> **Given data**:
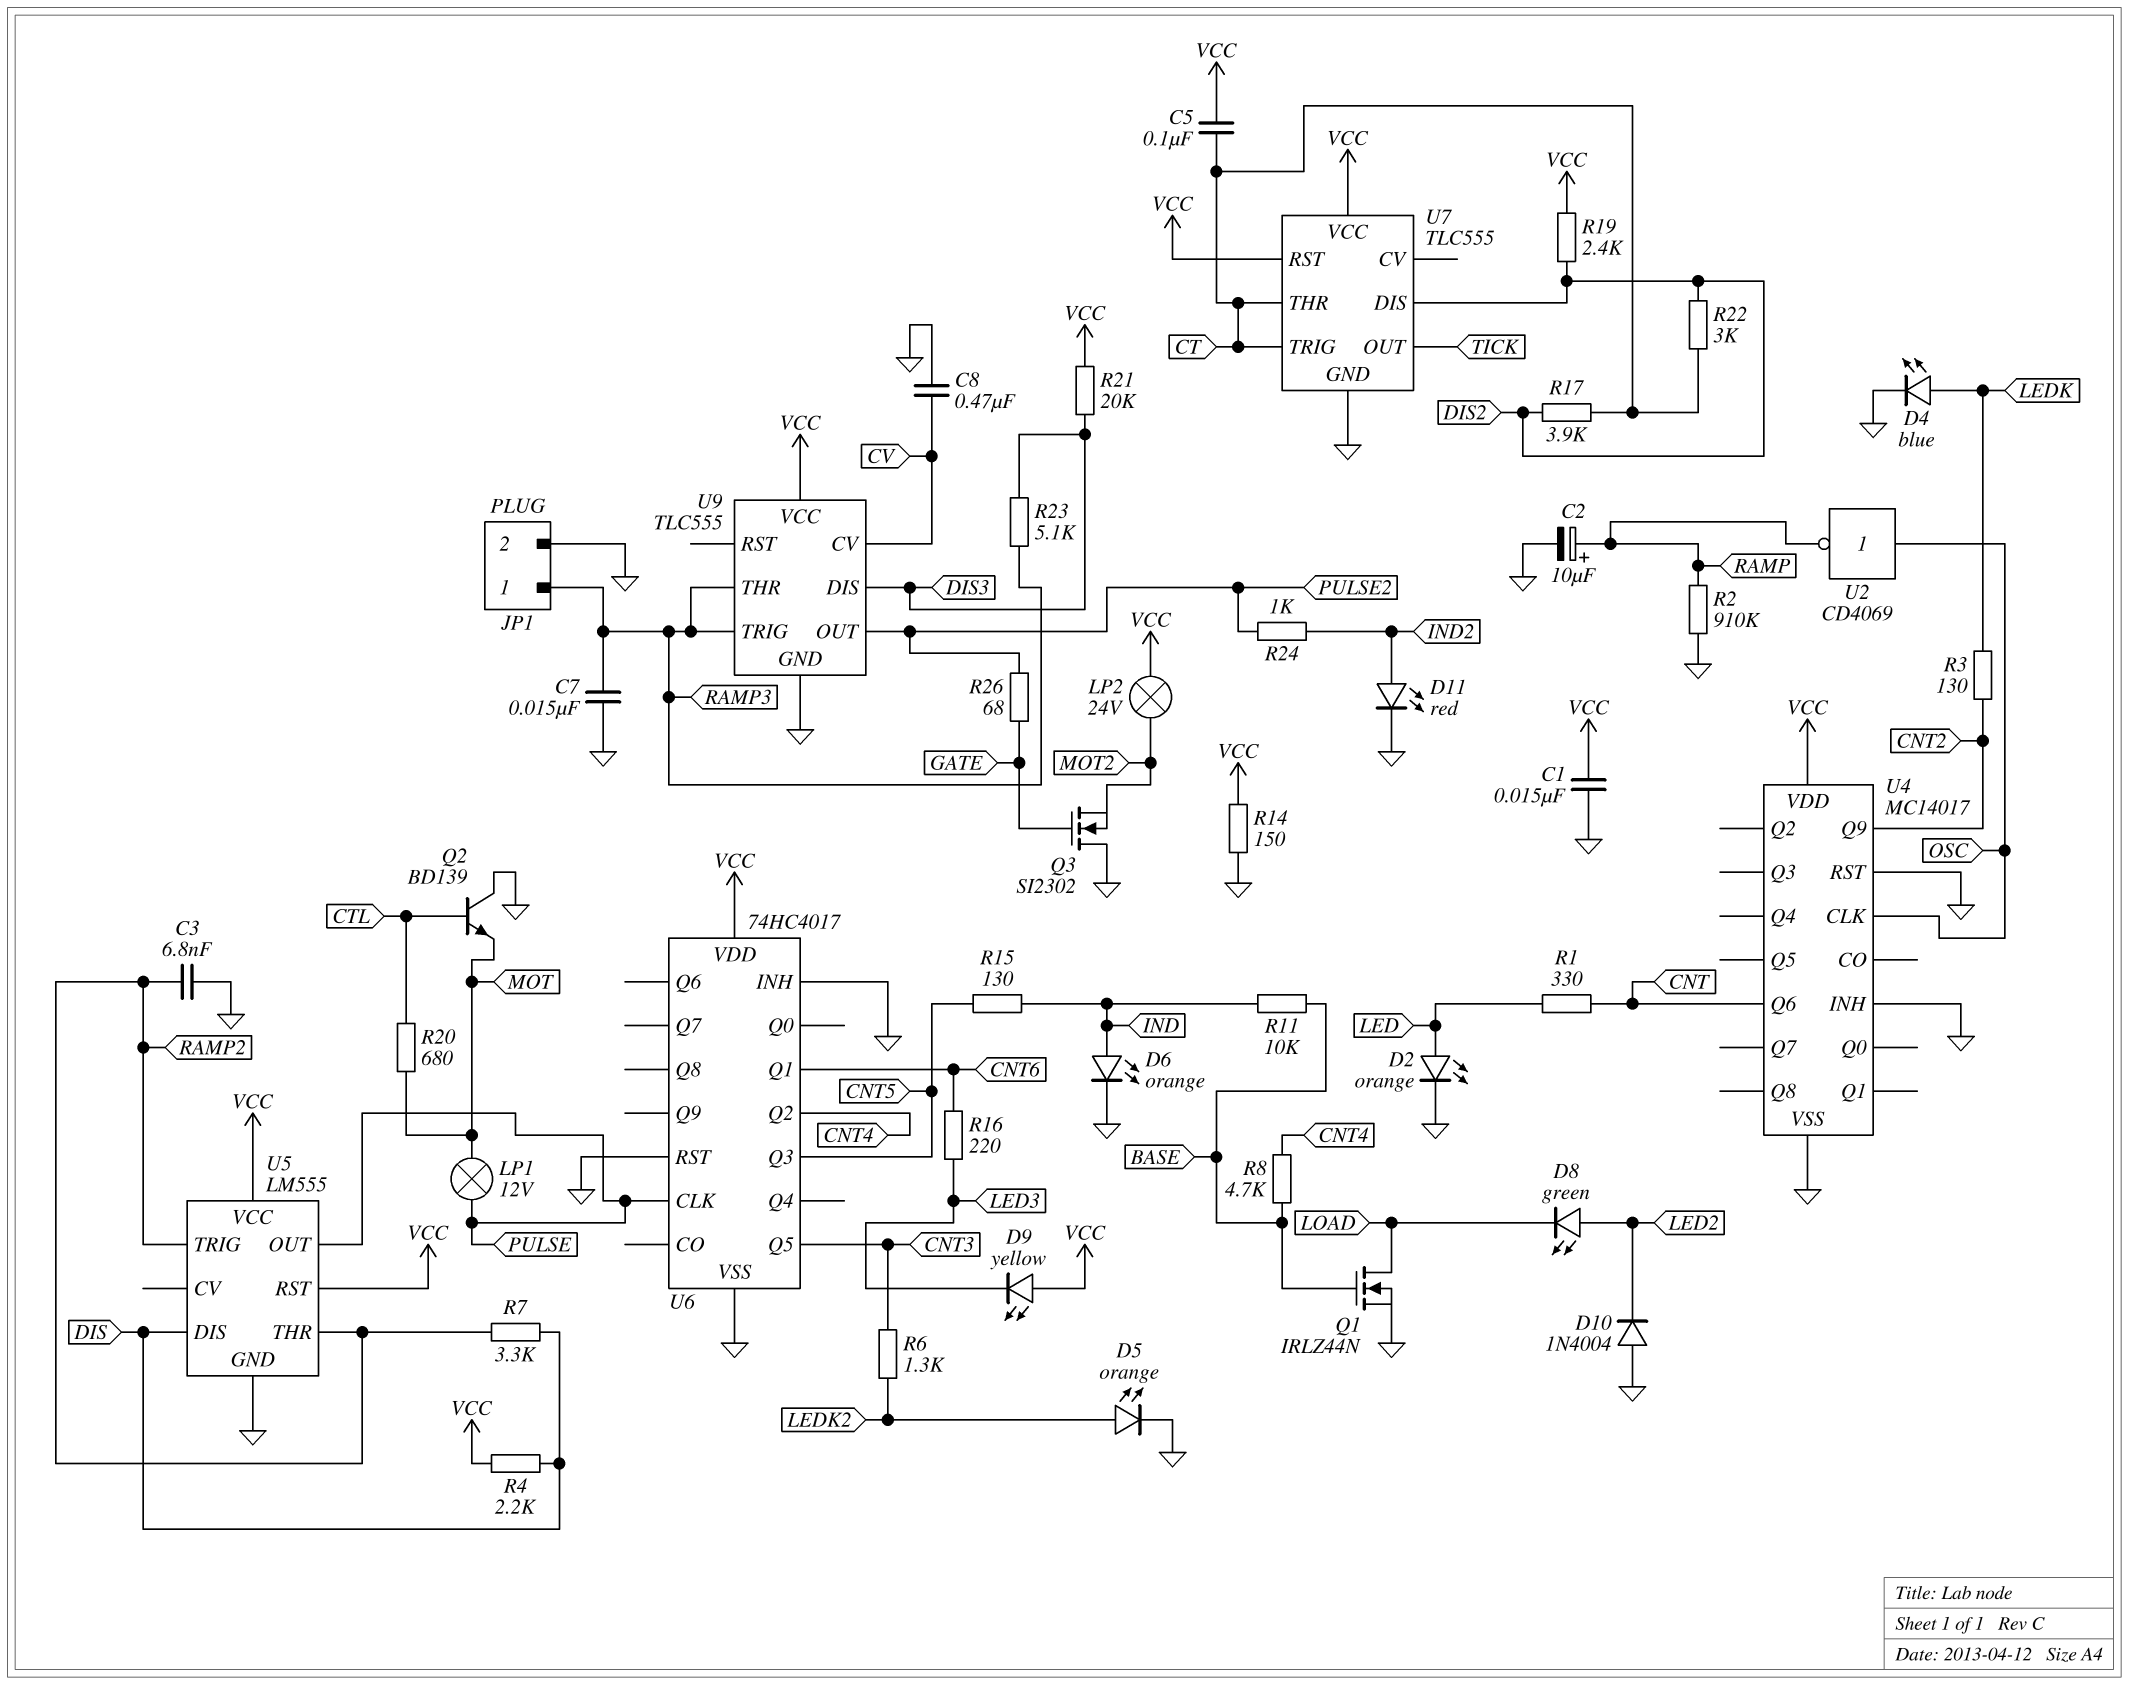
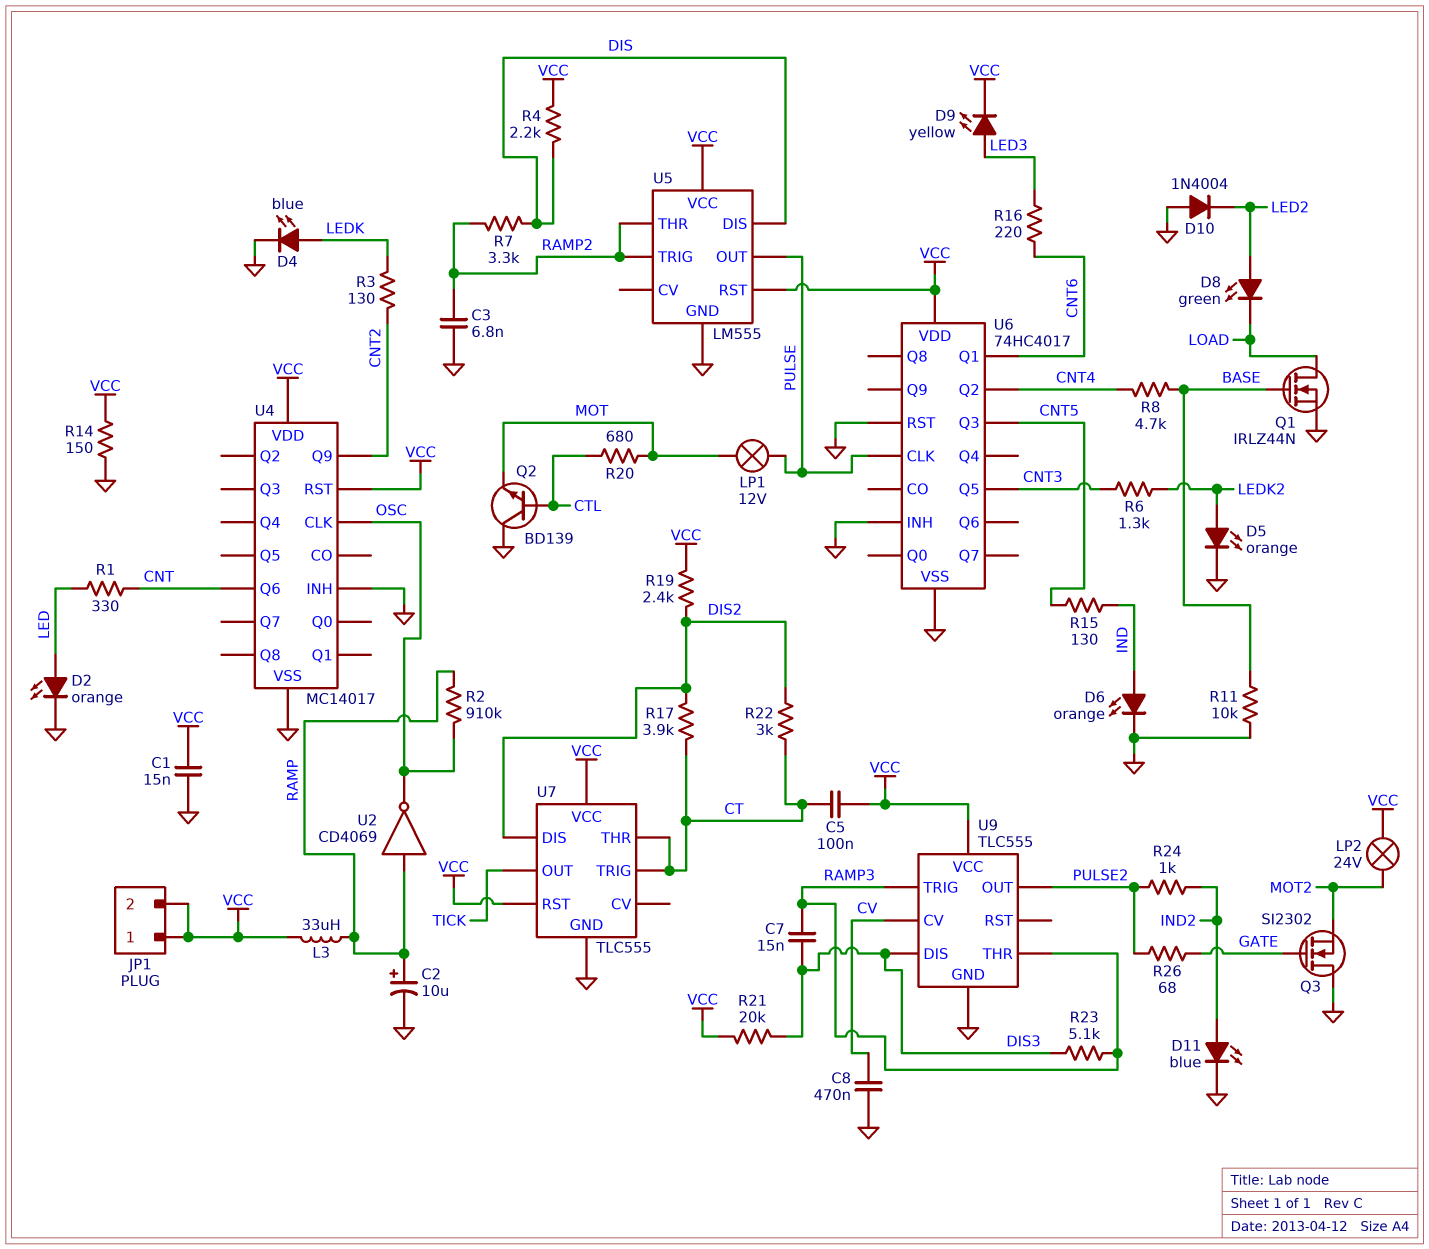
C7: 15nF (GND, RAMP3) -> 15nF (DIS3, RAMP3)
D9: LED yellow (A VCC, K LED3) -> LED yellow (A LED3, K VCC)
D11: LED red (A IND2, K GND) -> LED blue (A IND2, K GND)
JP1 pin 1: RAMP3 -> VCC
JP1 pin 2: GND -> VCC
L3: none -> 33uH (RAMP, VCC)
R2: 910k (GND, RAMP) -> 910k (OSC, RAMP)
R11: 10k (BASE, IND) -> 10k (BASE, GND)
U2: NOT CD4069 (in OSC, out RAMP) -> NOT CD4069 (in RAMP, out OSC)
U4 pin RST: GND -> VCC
...
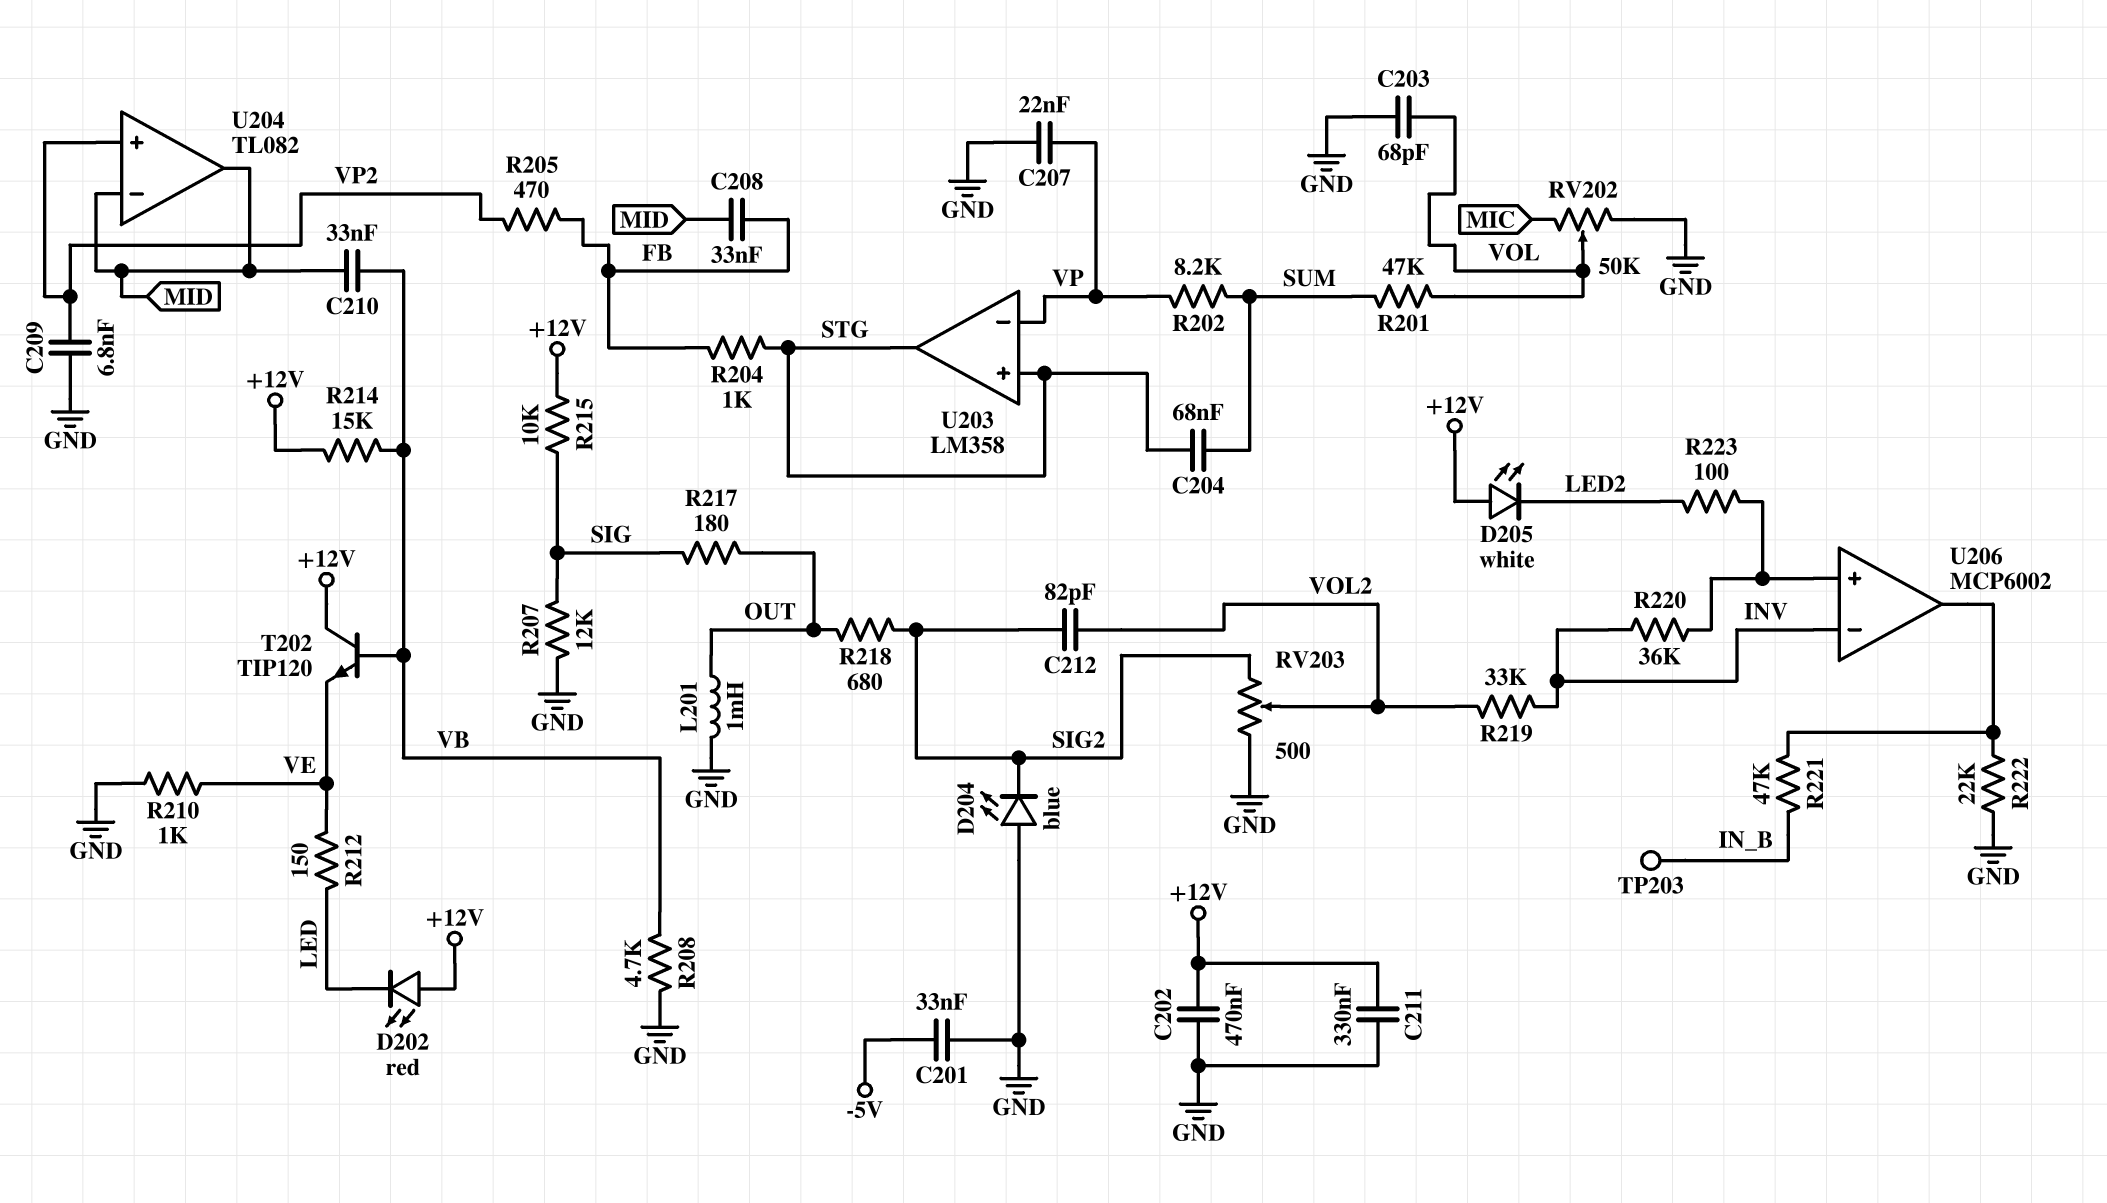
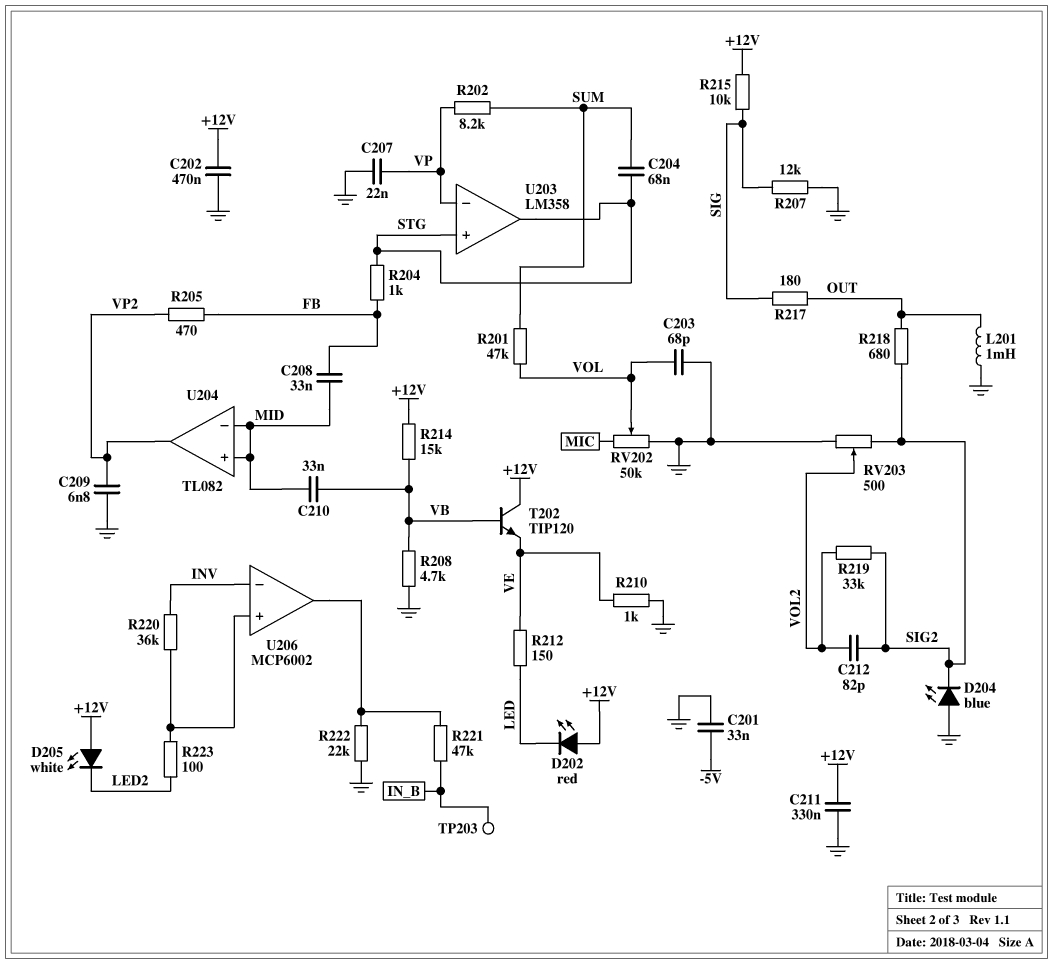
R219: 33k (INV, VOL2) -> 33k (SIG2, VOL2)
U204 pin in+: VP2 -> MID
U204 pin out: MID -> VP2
==
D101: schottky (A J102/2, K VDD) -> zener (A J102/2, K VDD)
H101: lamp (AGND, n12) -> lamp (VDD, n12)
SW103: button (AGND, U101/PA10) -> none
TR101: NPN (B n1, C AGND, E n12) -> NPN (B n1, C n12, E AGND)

> **Your objective**: In the listing above, locate the line containing "C7: 15nF (GND, RAMP3) -> 15nF (DIS3, RAMP3)" and the line containing "U4 pin RST: GND -> VCC". Extract those two lines and every line between them, exactly as written, and only those.

> **Expected output**:
C7: 15nF (GND, RAMP3) -> 15nF (DIS3, RAMP3)
D9: LED yellow (A VCC, K LED3) -> LED yellow (A LED3, K VCC)
D11: LED red (A IND2, K GND) -> LED blue (A IND2, K GND)
JP1 pin 1: RAMP3 -> VCC
JP1 pin 2: GND -> VCC
L3: none -> 33uH (RAMP, VCC)
R2: 910k (GND, RAMP) -> 910k (OSC, RAMP)
R11: 10k (BASE, IND) -> 10k (BASE, GND)
U2: NOT CD4069 (in OSC, out RAMP) -> NOT CD4069 (in RAMP, out OSC)
U4 pin RST: GND -> VCC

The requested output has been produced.